• _WHAT YOU SHOULD DO_: Copy exactly the lines from the one containing "move,tournevis [jaune],(396 44" through the last line of the records below, including both, and leave out any pictures.

• _LISTED RECORDS_:
○ ○ ○

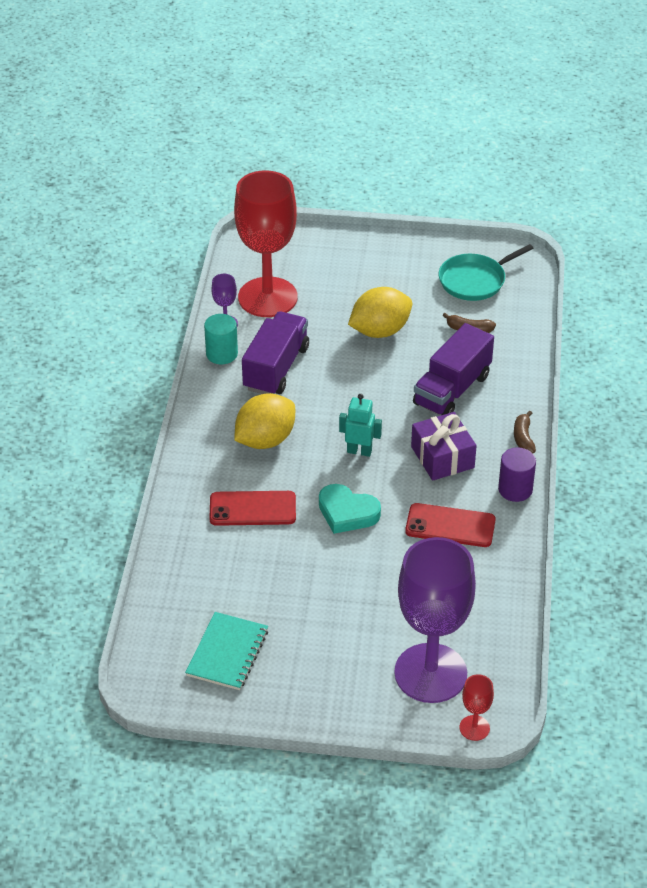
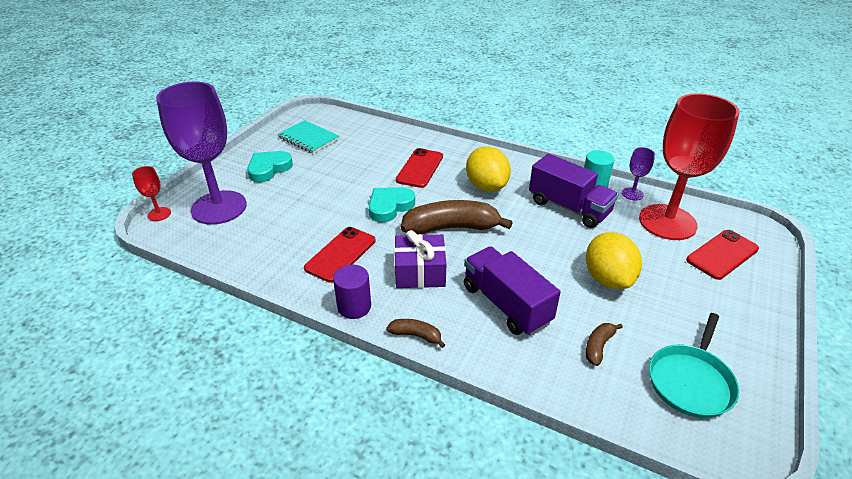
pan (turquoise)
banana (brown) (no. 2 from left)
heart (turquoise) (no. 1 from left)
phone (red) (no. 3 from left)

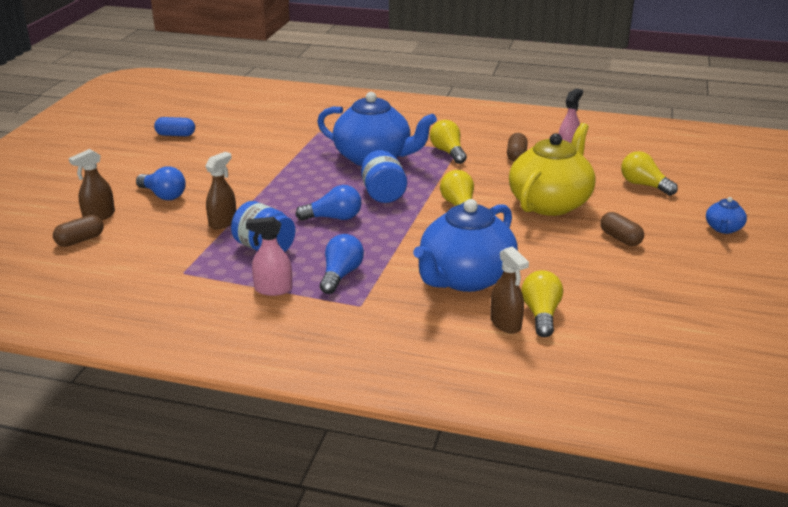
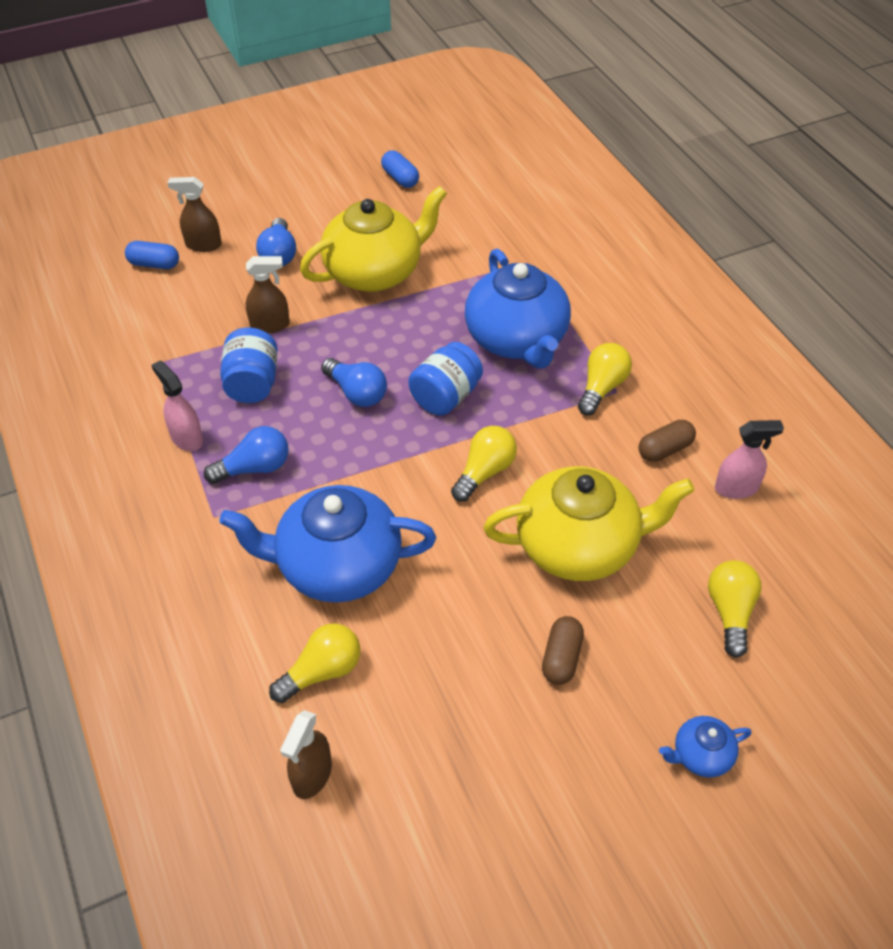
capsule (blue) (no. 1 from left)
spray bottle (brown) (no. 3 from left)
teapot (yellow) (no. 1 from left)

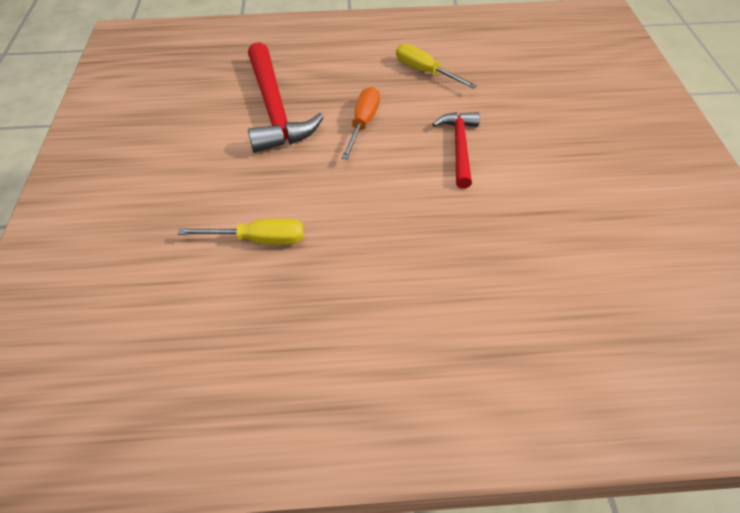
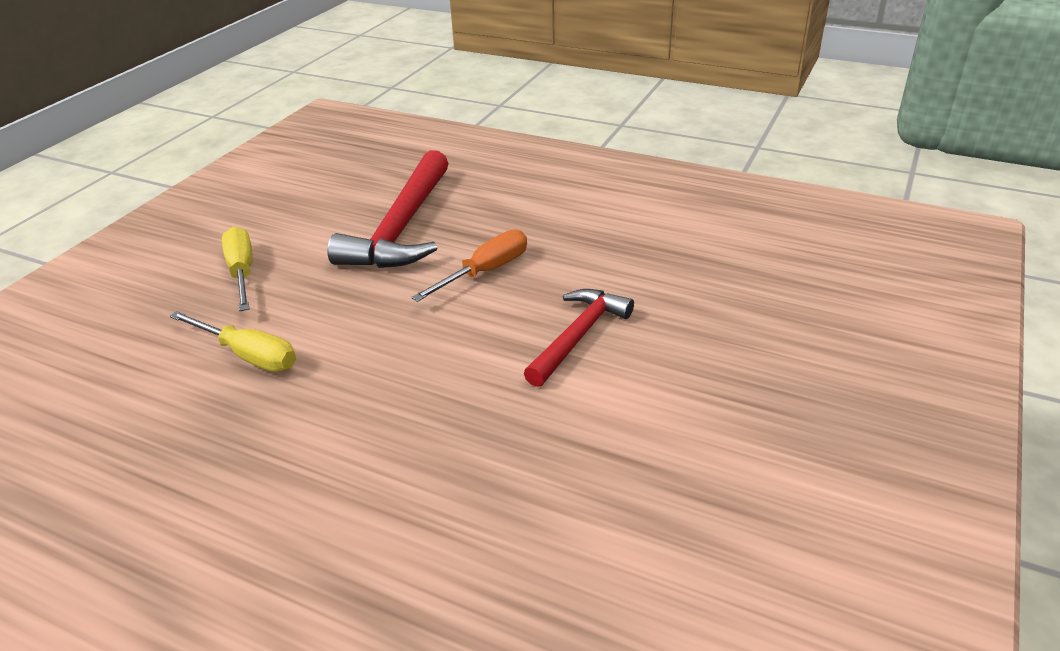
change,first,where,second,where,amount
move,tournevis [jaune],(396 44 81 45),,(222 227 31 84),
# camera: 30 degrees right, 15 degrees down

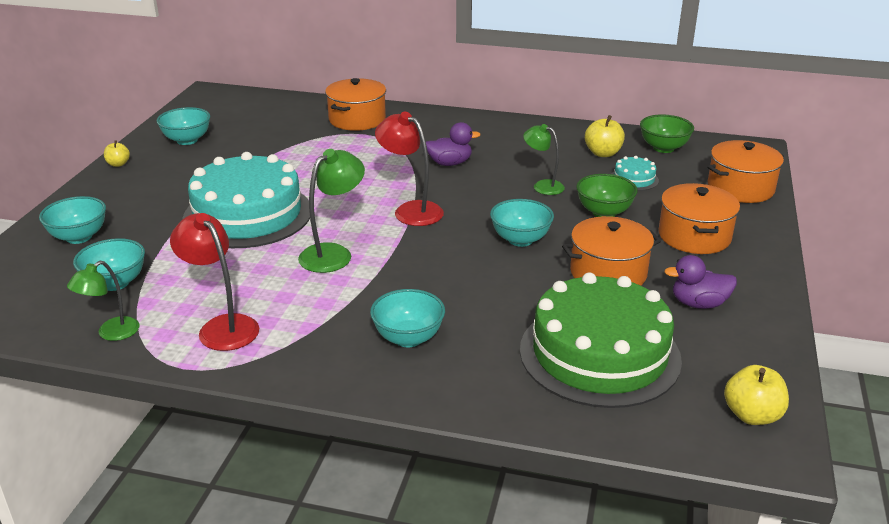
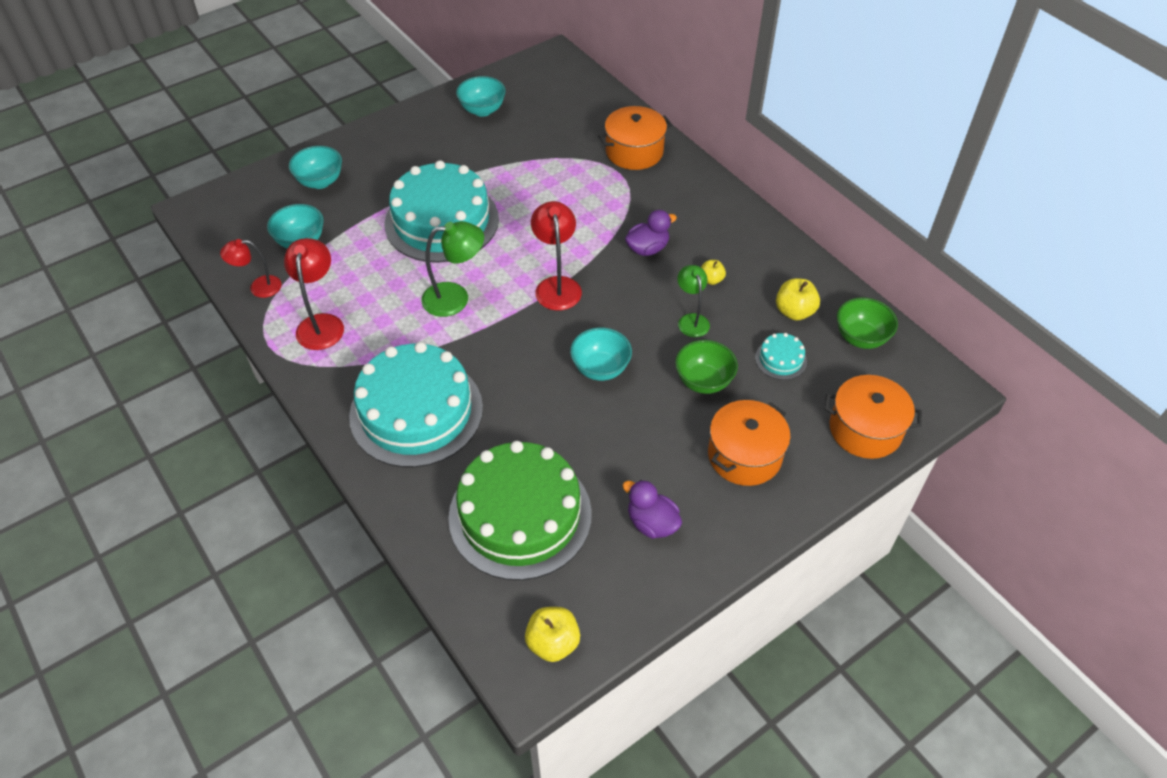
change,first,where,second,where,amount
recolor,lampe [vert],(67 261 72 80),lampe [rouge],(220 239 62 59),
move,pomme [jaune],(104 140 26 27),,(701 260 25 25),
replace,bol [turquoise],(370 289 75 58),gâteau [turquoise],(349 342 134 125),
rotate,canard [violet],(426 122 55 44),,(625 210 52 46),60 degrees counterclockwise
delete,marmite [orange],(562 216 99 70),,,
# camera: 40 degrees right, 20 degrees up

○ ○ ○

• _ANSWER BOX_:
move,tournevis [jaune],(396 44 81 45),,(222 227 31 84),
# camera: 30 degrees right, 15 degrees down

change,first,where,second,where,amount
recolor,lampe [vert],(67 261 72 80),lampe [rouge],(220 239 62 59),
move,pomme [jaune],(104 140 26 27),,(701 260 25 25),
replace,bol [turquoise],(370 289 75 58),gâteau [turquoise],(349 342 134 125),
rotate,canard [violet],(426 122 55 44),,(625 210 52 46),60 degrees counterclockwise
delete,marmite [orange],(562 216 99 70),,,
# camera: 40 degrees right, 20 degrees up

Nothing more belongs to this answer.